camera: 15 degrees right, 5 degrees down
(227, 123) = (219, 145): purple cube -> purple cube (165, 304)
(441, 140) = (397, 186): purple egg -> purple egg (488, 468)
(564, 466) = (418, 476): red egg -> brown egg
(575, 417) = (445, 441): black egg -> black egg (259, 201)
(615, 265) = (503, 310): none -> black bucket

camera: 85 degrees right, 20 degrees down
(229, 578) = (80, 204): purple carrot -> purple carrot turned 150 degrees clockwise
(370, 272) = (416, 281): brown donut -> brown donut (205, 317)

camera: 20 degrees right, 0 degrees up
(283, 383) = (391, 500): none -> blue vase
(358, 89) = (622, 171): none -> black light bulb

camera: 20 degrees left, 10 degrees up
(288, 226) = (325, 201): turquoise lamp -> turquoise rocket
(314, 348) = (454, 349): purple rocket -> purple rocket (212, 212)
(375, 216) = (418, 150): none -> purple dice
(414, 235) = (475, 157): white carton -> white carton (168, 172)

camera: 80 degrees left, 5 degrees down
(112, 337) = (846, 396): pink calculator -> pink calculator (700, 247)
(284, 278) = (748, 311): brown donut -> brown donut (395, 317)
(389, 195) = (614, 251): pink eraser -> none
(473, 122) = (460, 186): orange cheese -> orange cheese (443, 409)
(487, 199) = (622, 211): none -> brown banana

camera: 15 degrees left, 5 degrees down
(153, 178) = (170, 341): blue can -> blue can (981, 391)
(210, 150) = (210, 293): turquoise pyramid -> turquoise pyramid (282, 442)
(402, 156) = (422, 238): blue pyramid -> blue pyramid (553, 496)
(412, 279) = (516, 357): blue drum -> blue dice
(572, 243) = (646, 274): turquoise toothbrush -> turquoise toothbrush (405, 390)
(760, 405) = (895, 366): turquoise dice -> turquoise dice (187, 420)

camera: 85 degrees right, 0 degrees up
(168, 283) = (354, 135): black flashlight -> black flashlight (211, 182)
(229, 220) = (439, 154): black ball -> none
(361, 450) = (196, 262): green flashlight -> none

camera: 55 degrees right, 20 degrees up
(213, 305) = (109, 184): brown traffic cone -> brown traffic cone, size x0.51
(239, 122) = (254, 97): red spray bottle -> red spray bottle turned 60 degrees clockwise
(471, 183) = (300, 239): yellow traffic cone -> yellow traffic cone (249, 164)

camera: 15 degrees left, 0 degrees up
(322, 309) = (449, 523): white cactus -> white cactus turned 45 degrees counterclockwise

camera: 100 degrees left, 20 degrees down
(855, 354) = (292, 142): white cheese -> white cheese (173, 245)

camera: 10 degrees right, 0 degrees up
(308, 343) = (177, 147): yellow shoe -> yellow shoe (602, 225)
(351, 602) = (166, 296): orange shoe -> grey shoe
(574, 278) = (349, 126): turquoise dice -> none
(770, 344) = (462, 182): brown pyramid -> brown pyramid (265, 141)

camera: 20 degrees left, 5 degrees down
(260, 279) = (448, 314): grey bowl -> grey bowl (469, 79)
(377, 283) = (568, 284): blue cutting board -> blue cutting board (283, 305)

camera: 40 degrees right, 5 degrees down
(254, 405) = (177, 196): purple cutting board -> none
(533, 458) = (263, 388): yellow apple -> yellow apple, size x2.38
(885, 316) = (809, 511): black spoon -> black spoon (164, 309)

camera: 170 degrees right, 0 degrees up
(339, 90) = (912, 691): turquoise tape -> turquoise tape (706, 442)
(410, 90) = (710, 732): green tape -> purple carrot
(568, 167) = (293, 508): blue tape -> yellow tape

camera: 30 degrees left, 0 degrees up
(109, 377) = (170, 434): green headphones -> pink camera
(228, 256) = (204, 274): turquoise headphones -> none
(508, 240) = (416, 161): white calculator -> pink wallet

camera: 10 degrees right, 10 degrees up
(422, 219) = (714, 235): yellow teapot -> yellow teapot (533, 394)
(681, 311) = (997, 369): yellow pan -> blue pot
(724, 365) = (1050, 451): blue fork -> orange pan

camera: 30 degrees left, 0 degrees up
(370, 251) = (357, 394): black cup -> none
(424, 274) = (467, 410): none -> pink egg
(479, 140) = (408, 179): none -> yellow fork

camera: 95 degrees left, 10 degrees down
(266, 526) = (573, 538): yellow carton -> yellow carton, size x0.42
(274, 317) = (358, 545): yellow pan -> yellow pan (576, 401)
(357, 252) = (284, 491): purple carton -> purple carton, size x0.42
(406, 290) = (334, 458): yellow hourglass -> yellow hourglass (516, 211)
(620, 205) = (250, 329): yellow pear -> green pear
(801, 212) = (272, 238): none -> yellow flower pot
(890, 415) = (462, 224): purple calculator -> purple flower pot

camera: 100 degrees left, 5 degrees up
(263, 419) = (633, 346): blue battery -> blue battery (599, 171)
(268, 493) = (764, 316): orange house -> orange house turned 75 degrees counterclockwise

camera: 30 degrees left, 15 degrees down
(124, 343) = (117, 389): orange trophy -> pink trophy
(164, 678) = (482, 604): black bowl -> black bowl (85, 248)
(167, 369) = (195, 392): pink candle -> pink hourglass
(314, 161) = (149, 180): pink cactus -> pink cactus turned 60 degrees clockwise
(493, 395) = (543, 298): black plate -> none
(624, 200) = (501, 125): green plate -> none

Task brief:
Only the lines above from the line containing "(572, 243) = (646, 274): turquoise" through the line containing "(322, 309) = (449, 523): white" should be retyped, exactly and with both ends included.

Solution for this exercise:
(572, 243) = (646, 274): turquoise toothbrush -> turquoise toothbrush (405, 390)
(760, 405) = (895, 366): turquoise dice -> turquoise dice (187, 420)

camera: 85 degrees right, 0 degrees up
(168, 283) = (354, 135): black flashlight -> black flashlight (211, 182)
(229, 220) = (439, 154): black ball -> none
(361, 450) = (196, 262): green flashlight -> none

camera: 55 degrees right, 20 degrees up
(213, 305) = (109, 184): brown traffic cone -> brown traffic cone, size x0.51
(239, 122) = (254, 97): red spray bottle -> red spray bottle turned 60 degrees clockwise
(471, 183) = (300, 239): yellow traffic cone -> yellow traffic cone (249, 164)

camera: 15 degrees left, 0 degrees up
(322, 309) = (449, 523): white cactus -> white cactus turned 45 degrees counterclockwise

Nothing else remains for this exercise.